**Exercise goal**:
Scan the entries below. List each line with "brown".

**Task data**:
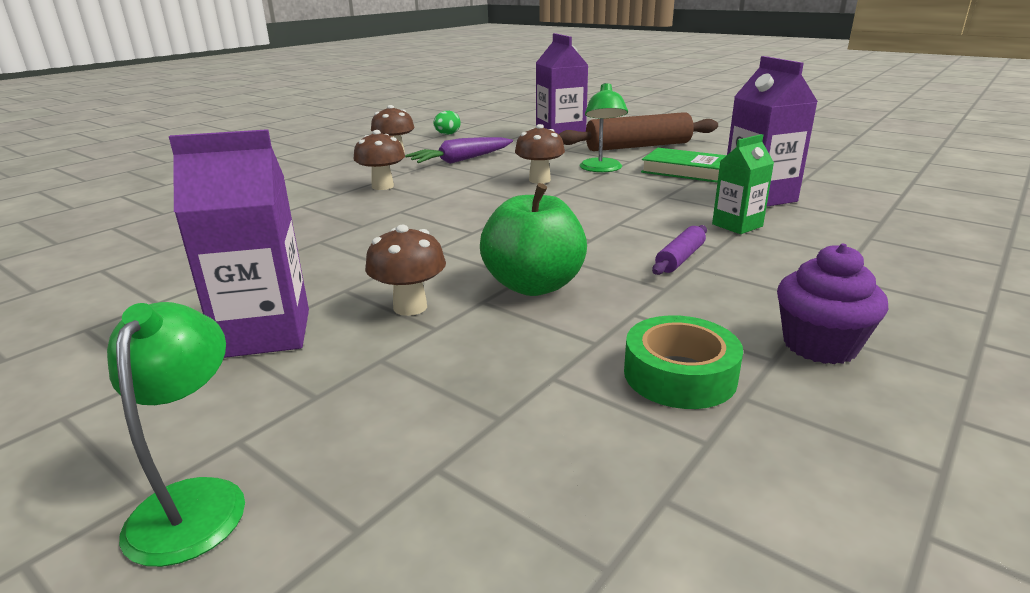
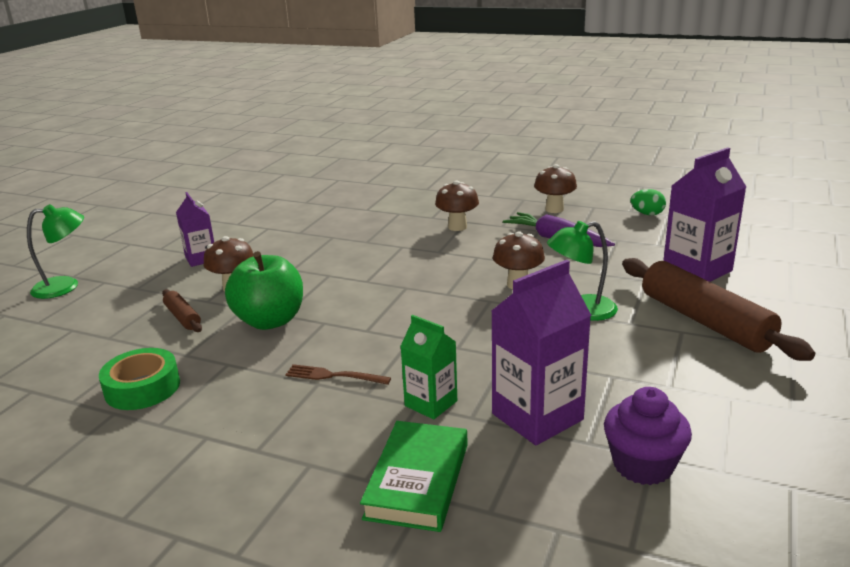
camera: 75 degrees right, 0 degrees up
(265, 333) = (201, 259): purple carton -> purple carton, size x0.61
(476, 347) = (182, 317): none -> brown rolling pin
(680, 258) = (333, 376): purple rolling pin -> brown fork
(687, 171) = (615, 363): green book -> green book (418, 480)
(819, 345) = (176, 446): purple cupcake -> purple cupcake (643, 465)

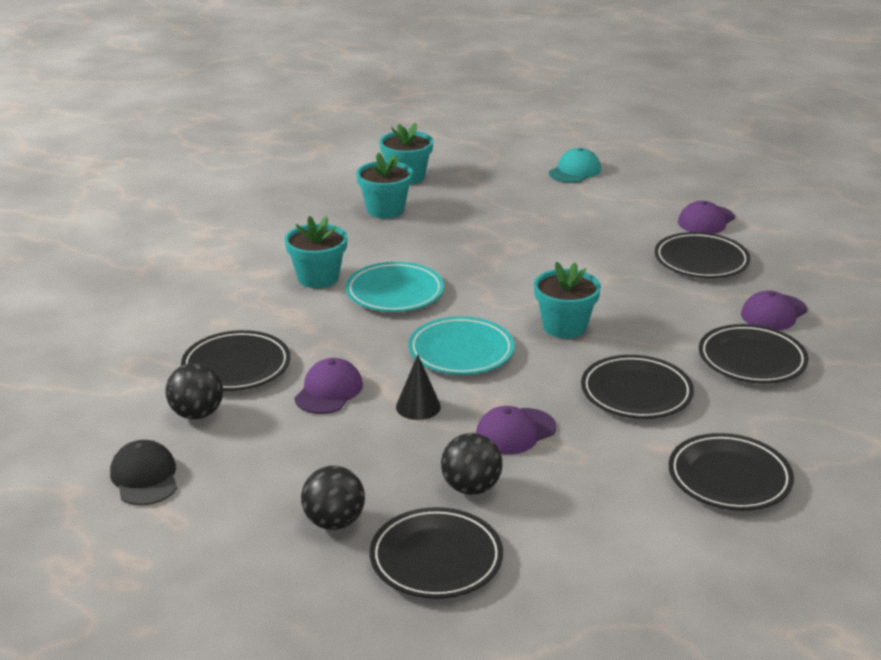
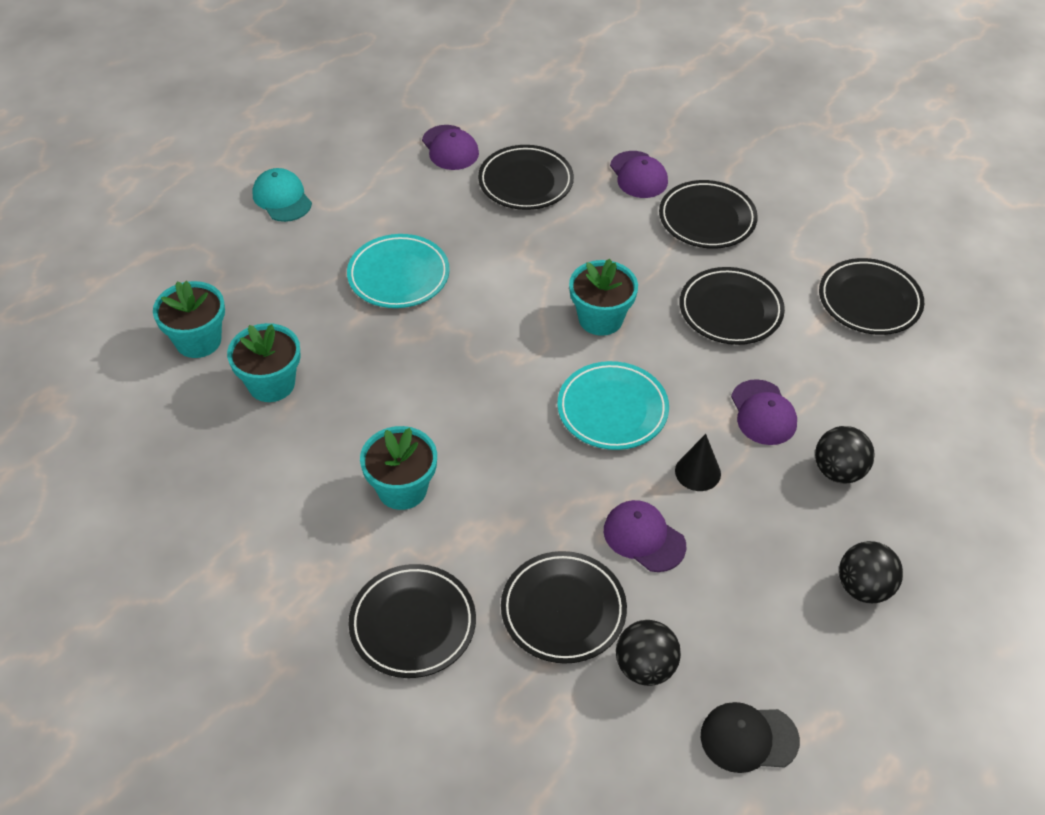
camera: 70 degrees left, 20 degrees up
(395, 292) = (470, 429): turquoise plate -> turquoise plate (398, 275)
(436, 559) = (932, 526): black plate -> black plate (413, 624)

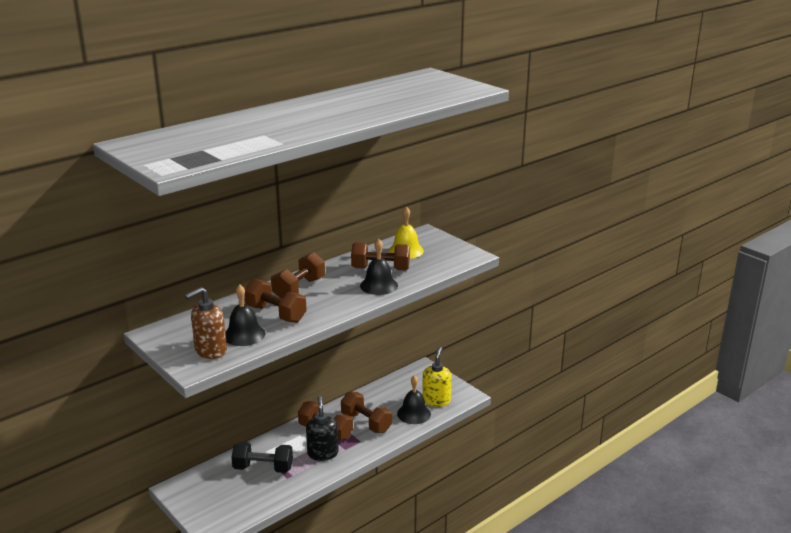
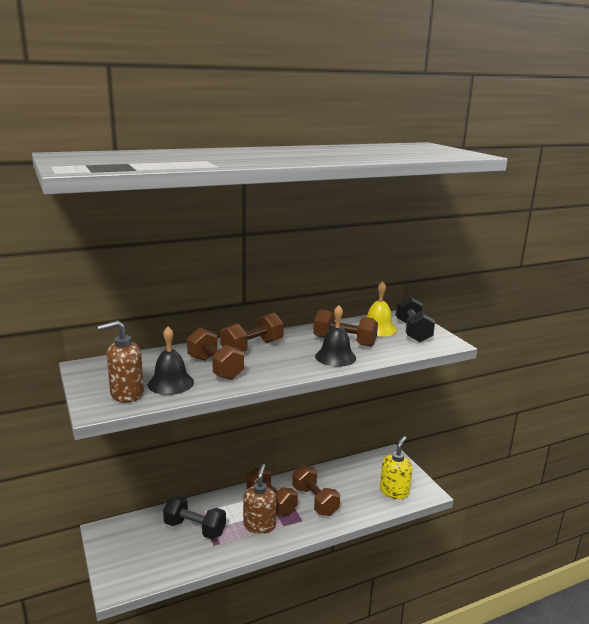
camera: 15 degrees right, 5 degrees down
(323, 453) = (259, 525): black soap dispenser -> brown soap dispenser
(414, 413) = (366, 501): black bell -> none
(438, 248) = (413, 331): none -> black dumbbell

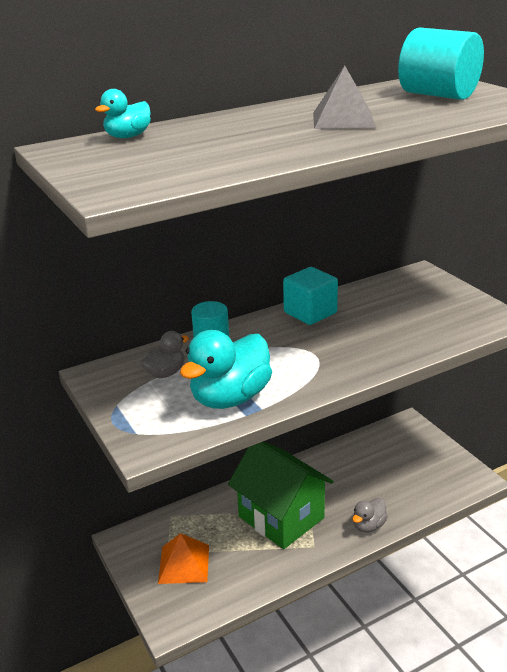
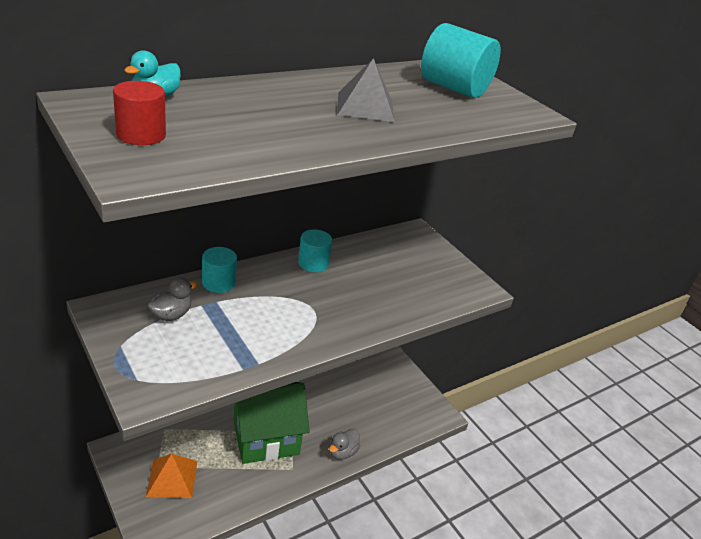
camera: 10 degrees left, 5 degrees up
(117, 165) = (141, 135): none -> red cylinder
(230, 398) = (230, 349): turquoise duck -> none
(281, 517) = (266, 438): green house -> green house turned 60 degrees counterclockwise
(310, 313) = (313, 263): turquoise cube -> turquoise cylinder

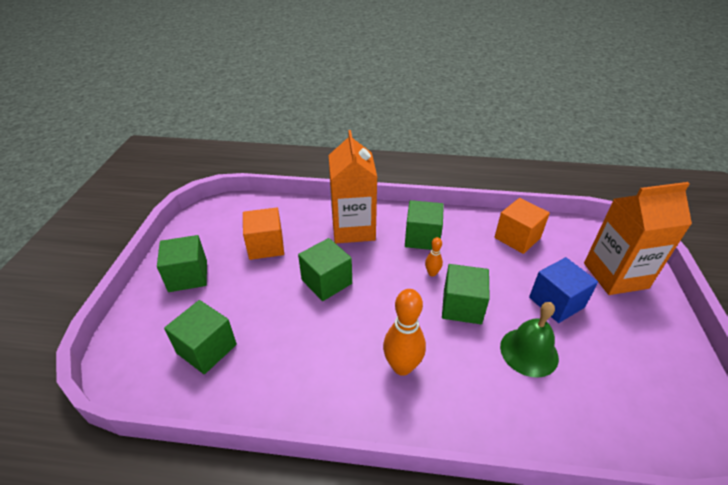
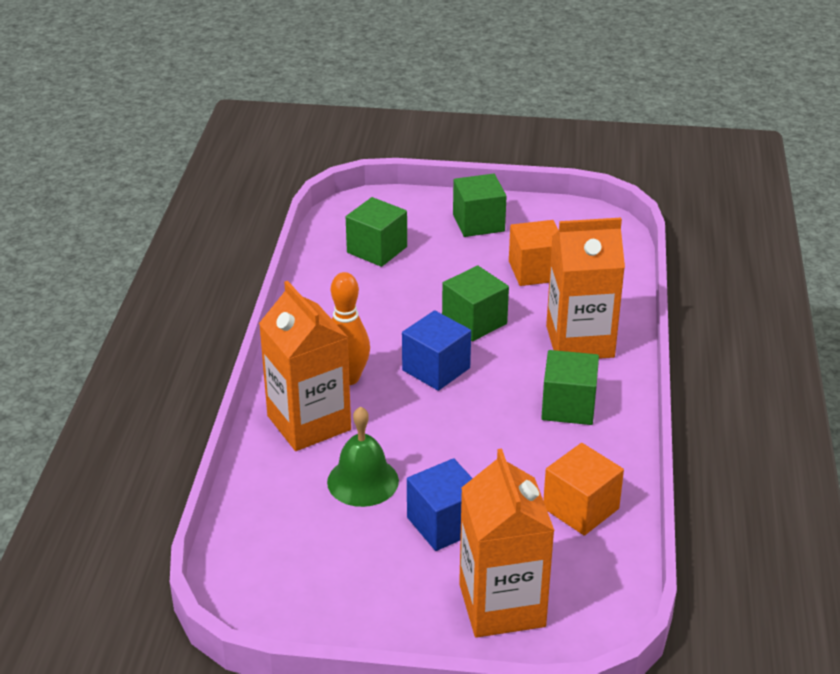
camera: 90 degrees right, 5 degrees down
(386, 305) = (436, 369): none -> blue cube
(432, 273) = (495, 411): orange bowling pin -> none
(462, 306) = (435, 432): green cube -> none
(467, 395) = (309, 423): none -> orange carton

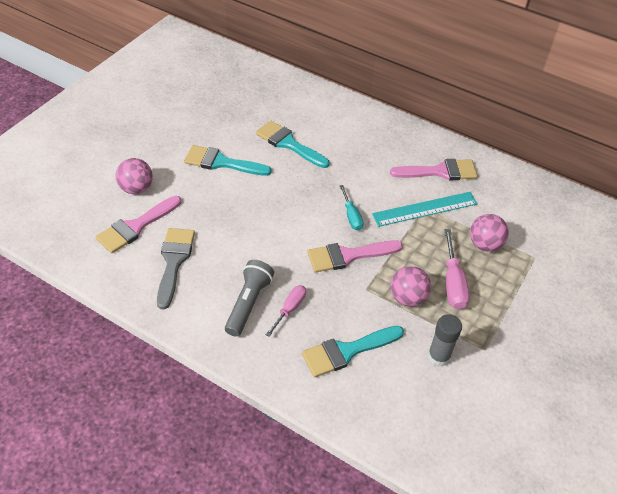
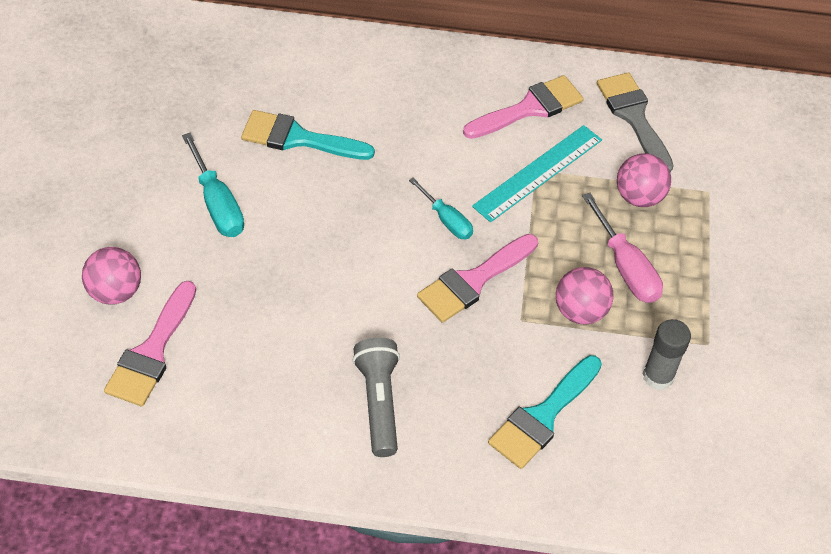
camera: 25 degrees left, 5 degrees up
(174, 261) = (240, 383): grey brush -> grey brush (633, 117)
(221, 162) = (217, 204): turquoise brush -> turquoise screwdriver
(290, 309) = (438, 388): pink screwdriver -> none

**Result of the exercise**:
(476, 347) = (182, 317): none -> brown rolling pin
(680, 258) = (333, 376): purple rolling pin -> brown fork
(323, 453) = (259, 525): black soap dispenser -> brown soap dispenser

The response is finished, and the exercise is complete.